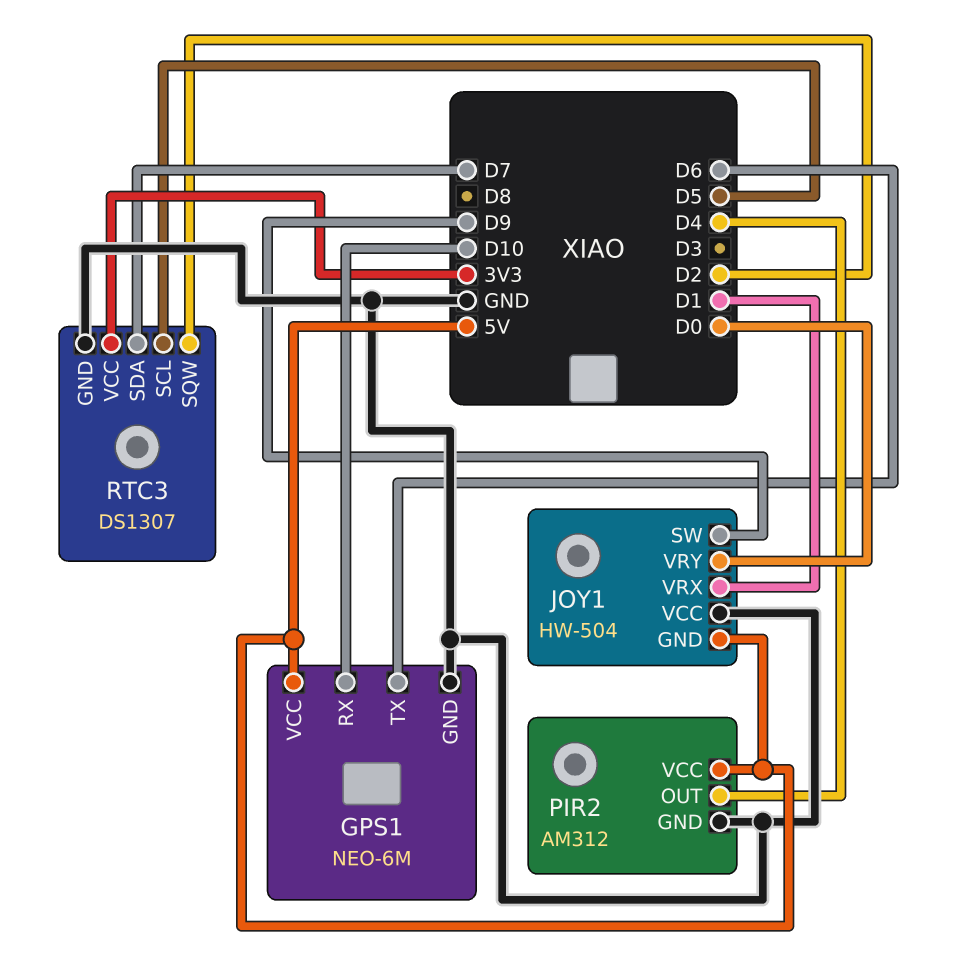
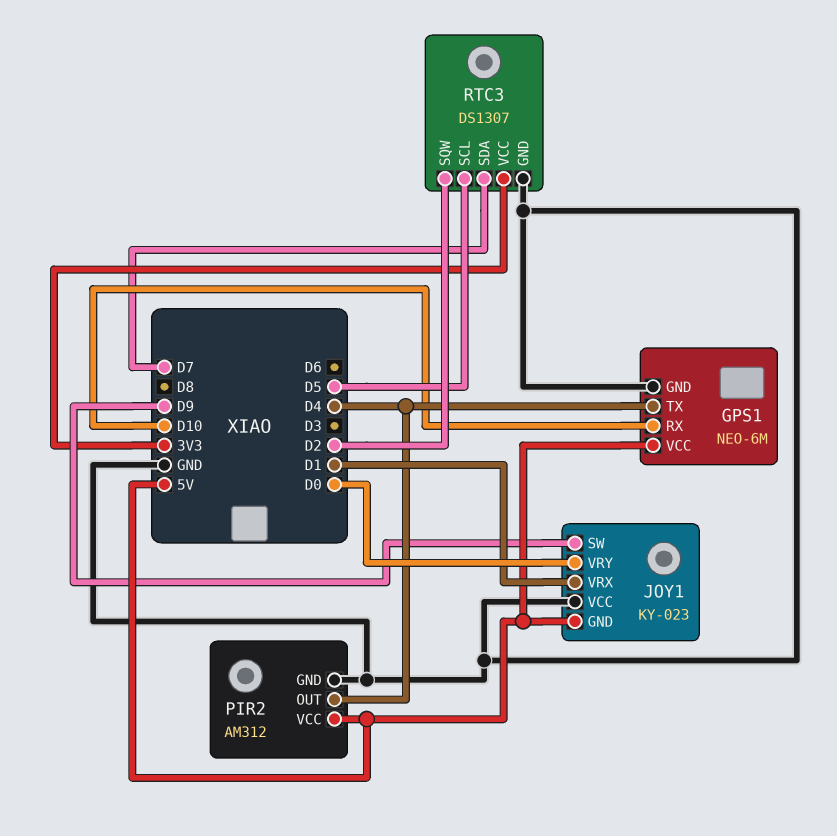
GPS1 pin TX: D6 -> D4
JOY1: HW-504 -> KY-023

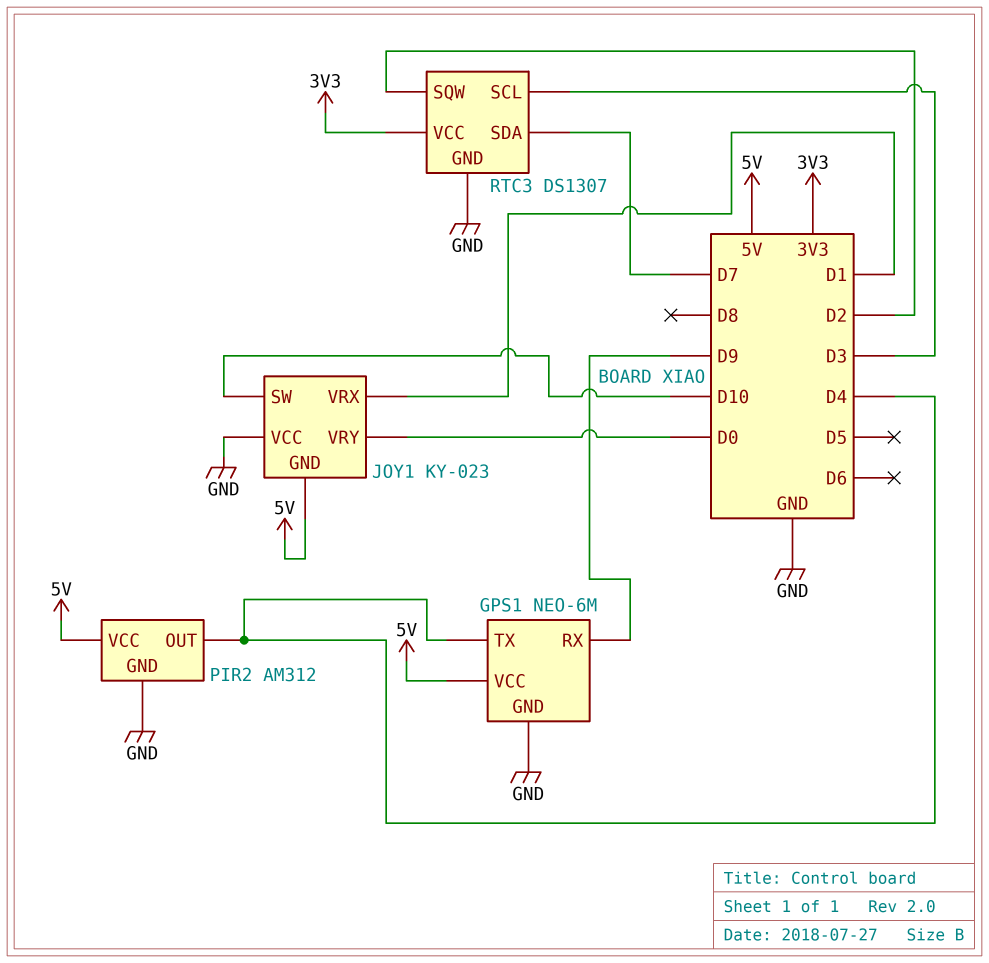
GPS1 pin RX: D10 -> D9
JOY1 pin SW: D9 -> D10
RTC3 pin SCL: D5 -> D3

→ **DIRECTIONS**: Please return the listing above exactly and leave every picture out.

→ **TASK SOLUTION**:
GPS1 pin TX: D6 -> D4
JOY1: HW-504 -> KY-023

GPS1 pin RX: D10 -> D9
JOY1 pin SW: D9 -> D10
RTC3 pin SCL: D5 -> D3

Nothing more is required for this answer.